■ **BRIEF**
The lines you return should be those containing the string "degrees", taken from the data below.

■ **SOURCE MATERIAL**
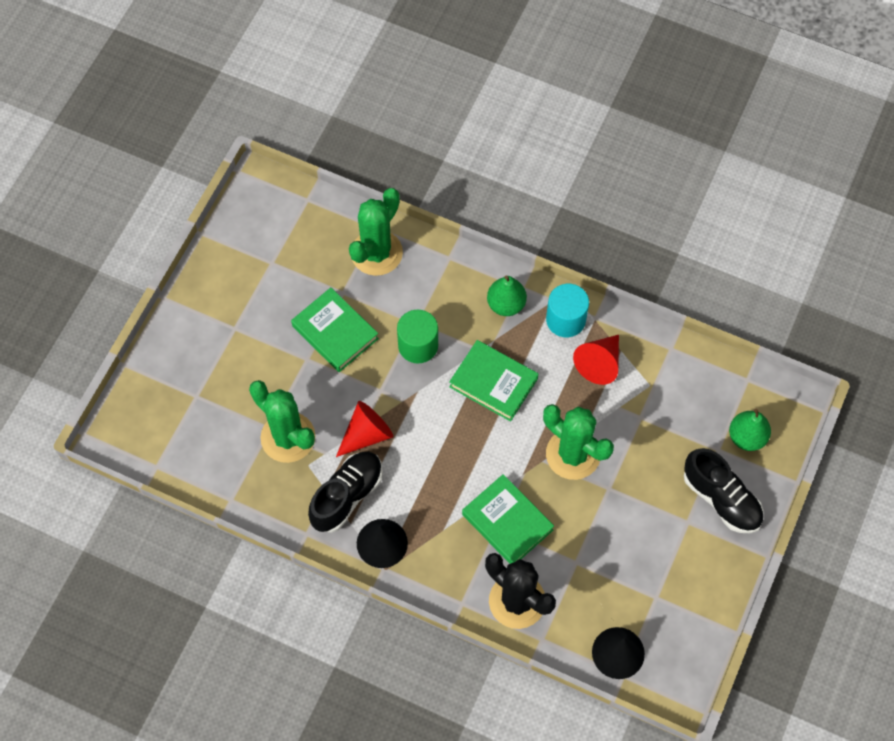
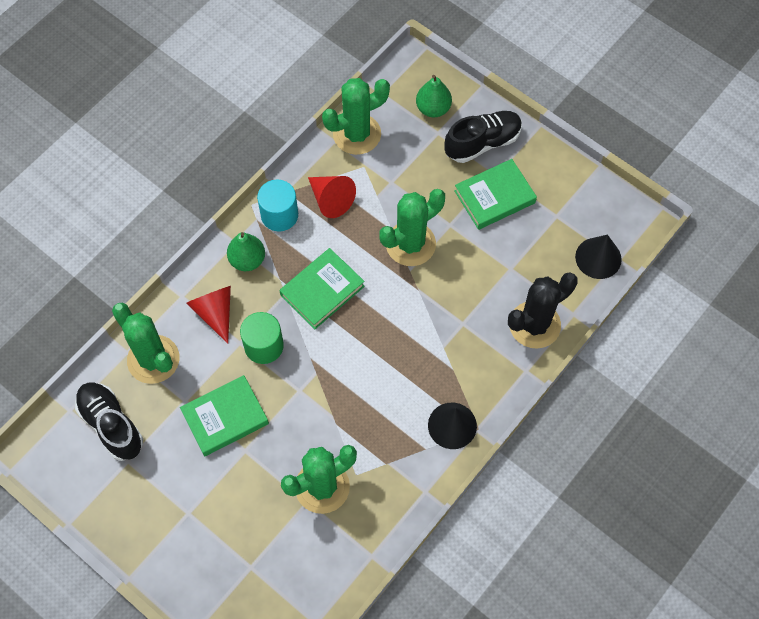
camera: 75 degrees left, 0 degrees up
black shoe [308,452,383,533] -> black shoe moved to [75,383,143,461]
red cone [336,401,393,457] -> red cone moved to [187,286,231,344]
green book [462,474,554,564] -> green book moved to [455,159,537,230]
none -> green cactus [322,78,390,155]

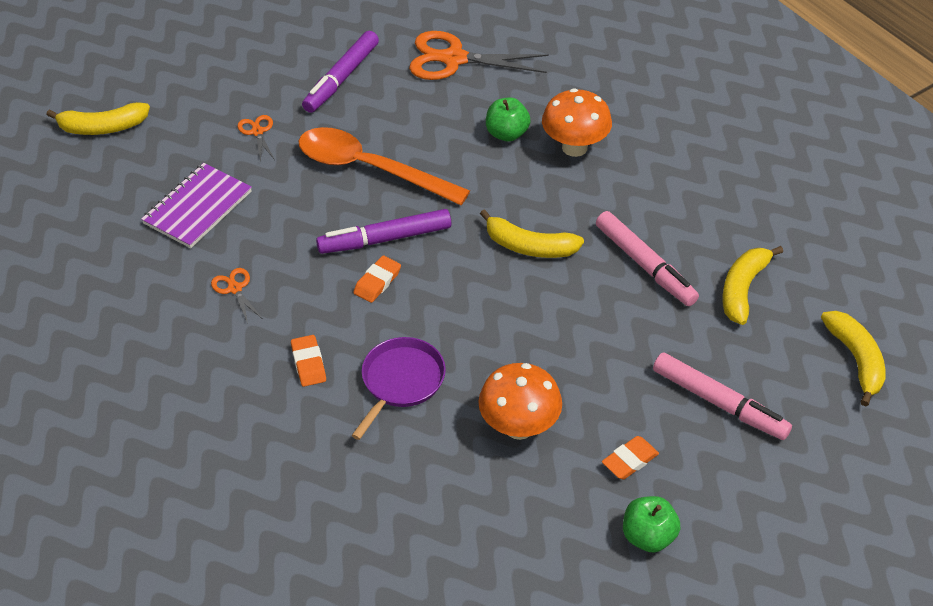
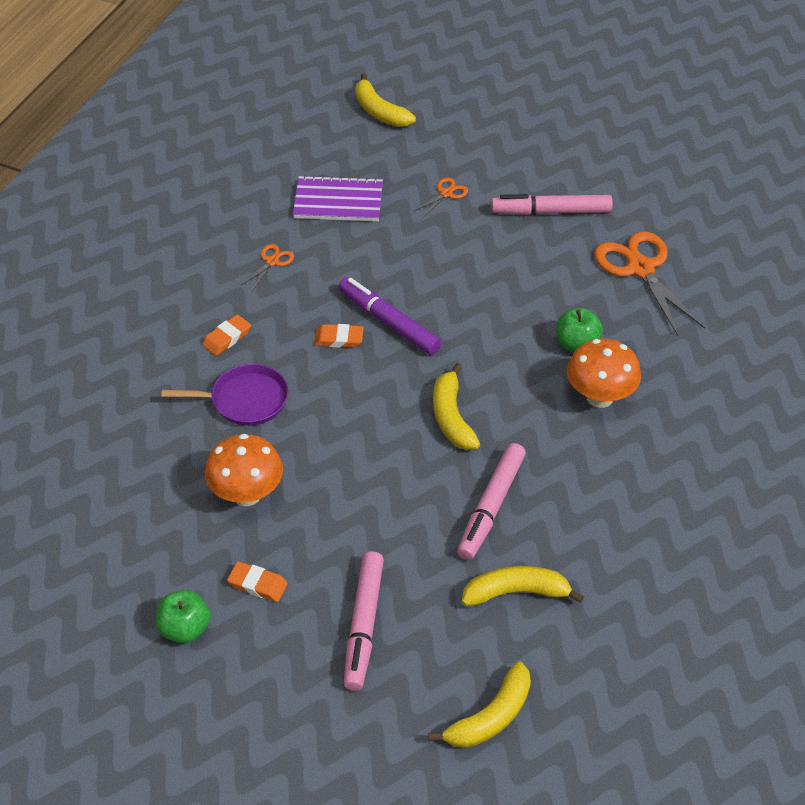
camera: 60 degrees right, 0 degrees up
orange spoon [298,127,470,205] -> none
purple marker [302,31,379,113] -> pink marker [491,194,613,215]

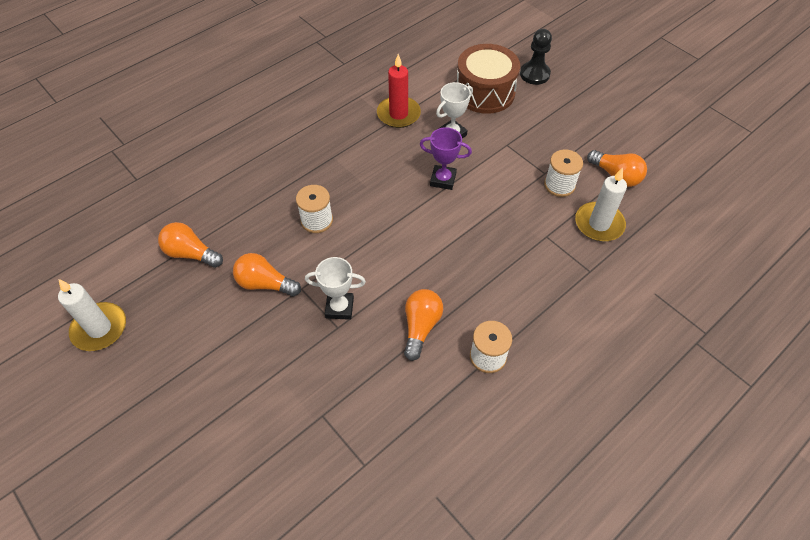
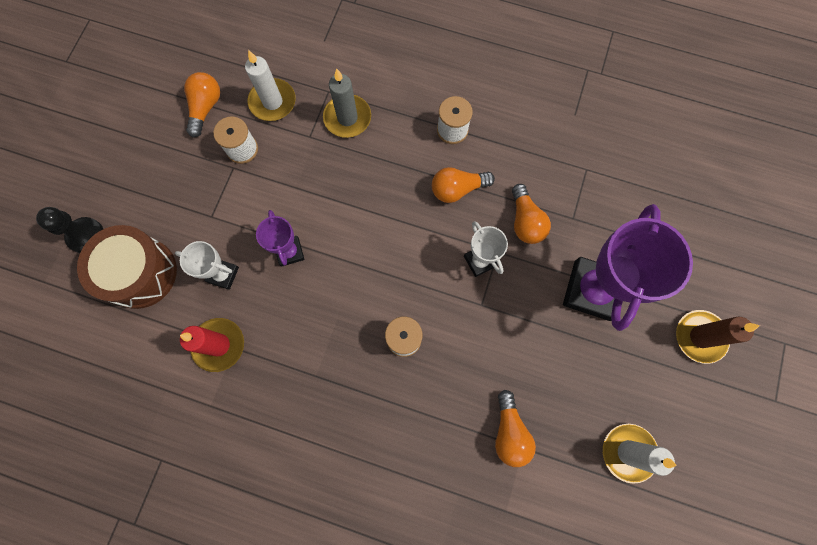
camera: 120 degrees left, 20 degrees up
orange light bulb [233,253,301,296] -> orange light bulb moved to [512,184,551,244]
none -> grey candle [323,68,371,138]
none -> purple trophy [563,204,693,331]
none -> brown candle [676,310,760,364]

■ **THE ANSWER**
camera: 75 degrees left, 0 degrees up
camera: 60 degrees right, 0 degrees up
camera: 120 degrees left, 20 degrees up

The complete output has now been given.